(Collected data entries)
<<<<
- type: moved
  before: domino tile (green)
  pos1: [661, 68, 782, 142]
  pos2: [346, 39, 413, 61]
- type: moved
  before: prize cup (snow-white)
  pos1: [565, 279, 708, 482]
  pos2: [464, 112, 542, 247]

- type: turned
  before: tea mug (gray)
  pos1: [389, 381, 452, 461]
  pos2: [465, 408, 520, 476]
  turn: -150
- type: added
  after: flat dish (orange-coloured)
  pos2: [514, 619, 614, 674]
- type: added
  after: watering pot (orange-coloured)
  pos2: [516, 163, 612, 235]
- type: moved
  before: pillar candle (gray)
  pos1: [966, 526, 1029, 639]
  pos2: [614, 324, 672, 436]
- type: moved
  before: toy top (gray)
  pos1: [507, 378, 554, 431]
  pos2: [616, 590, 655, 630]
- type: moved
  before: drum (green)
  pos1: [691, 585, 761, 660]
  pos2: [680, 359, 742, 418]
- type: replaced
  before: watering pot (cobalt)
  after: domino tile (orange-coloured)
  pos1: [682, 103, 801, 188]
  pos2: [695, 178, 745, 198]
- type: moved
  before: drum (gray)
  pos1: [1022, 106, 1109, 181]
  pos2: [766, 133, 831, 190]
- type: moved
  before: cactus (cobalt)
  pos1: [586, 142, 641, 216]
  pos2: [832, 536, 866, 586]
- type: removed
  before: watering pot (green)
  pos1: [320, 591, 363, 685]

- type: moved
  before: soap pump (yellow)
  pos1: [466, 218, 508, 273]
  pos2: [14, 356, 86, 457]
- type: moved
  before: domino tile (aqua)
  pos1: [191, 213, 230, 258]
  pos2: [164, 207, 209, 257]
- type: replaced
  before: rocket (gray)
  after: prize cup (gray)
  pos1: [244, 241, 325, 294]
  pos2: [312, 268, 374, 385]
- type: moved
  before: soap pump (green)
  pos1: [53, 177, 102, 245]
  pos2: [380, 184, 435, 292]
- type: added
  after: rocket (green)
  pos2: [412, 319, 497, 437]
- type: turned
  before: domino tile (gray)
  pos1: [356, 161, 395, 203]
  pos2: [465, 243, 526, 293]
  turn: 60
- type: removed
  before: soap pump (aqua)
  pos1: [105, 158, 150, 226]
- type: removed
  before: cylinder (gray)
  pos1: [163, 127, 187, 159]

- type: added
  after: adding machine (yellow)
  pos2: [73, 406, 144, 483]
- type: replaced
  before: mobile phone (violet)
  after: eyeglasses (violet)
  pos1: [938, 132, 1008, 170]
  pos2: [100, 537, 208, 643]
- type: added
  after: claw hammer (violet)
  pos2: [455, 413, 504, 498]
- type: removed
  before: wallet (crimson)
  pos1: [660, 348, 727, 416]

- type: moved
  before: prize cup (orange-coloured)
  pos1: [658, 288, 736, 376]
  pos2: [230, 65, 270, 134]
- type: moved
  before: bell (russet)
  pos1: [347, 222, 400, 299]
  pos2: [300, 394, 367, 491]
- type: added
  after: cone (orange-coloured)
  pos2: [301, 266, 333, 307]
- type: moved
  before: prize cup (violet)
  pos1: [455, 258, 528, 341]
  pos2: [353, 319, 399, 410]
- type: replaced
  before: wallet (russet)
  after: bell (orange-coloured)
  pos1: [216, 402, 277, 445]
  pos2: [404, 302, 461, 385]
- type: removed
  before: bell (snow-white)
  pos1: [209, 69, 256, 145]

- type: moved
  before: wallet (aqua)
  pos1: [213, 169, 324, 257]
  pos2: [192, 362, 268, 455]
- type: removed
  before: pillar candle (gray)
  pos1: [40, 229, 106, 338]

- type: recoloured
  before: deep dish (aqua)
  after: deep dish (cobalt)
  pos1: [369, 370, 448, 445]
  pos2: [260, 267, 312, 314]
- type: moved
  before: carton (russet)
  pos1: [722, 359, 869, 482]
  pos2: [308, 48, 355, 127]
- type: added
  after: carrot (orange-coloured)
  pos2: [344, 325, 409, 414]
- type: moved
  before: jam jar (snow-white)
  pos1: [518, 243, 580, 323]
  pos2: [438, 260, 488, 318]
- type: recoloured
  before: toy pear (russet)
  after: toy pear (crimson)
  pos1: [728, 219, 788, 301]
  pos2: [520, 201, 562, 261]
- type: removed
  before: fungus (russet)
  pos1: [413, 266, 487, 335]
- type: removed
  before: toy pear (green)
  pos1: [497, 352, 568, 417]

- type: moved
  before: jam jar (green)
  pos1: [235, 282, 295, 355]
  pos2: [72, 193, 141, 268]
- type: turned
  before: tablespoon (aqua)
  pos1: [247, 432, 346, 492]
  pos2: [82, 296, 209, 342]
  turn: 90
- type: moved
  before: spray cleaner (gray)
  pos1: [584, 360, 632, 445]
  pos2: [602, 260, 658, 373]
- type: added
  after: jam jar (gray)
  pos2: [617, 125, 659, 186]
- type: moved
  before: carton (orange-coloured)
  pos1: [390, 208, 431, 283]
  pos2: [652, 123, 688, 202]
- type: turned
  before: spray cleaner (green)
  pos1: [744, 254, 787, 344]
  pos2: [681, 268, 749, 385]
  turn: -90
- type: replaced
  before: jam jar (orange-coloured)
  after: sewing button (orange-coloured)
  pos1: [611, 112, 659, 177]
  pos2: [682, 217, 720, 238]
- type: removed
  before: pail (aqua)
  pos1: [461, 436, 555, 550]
>>>>
— Exercise brief —
The lines to extract from the data above begin with the line containing "pos1: [507, 378, 554, 431]" and end with the line containing "pos2: [14, 356, 86, 457]". Extract them exactly, including both.

— Exercise result —
  pos1: [507, 378, 554, 431]
  pos2: [616, 590, 655, 630]
- type: moved
  before: drum (green)
  pos1: [691, 585, 761, 660]
  pos2: [680, 359, 742, 418]
- type: replaced
  before: watering pot (cobalt)
  after: domino tile (orange-coloured)
  pos1: [682, 103, 801, 188]
  pos2: [695, 178, 745, 198]
- type: moved
  before: drum (gray)
  pos1: [1022, 106, 1109, 181]
  pos2: [766, 133, 831, 190]
- type: moved
  before: cactus (cobalt)
  pos1: [586, 142, 641, 216]
  pos2: [832, 536, 866, 586]
- type: removed
  before: watering pot (green)
  pos1: [320, 591, 363, 685]

- type: moved
  before: soap pump (yellow)
  pos1: [466, 218, 508, 273]
  pos2: [14, 356, 86, 457]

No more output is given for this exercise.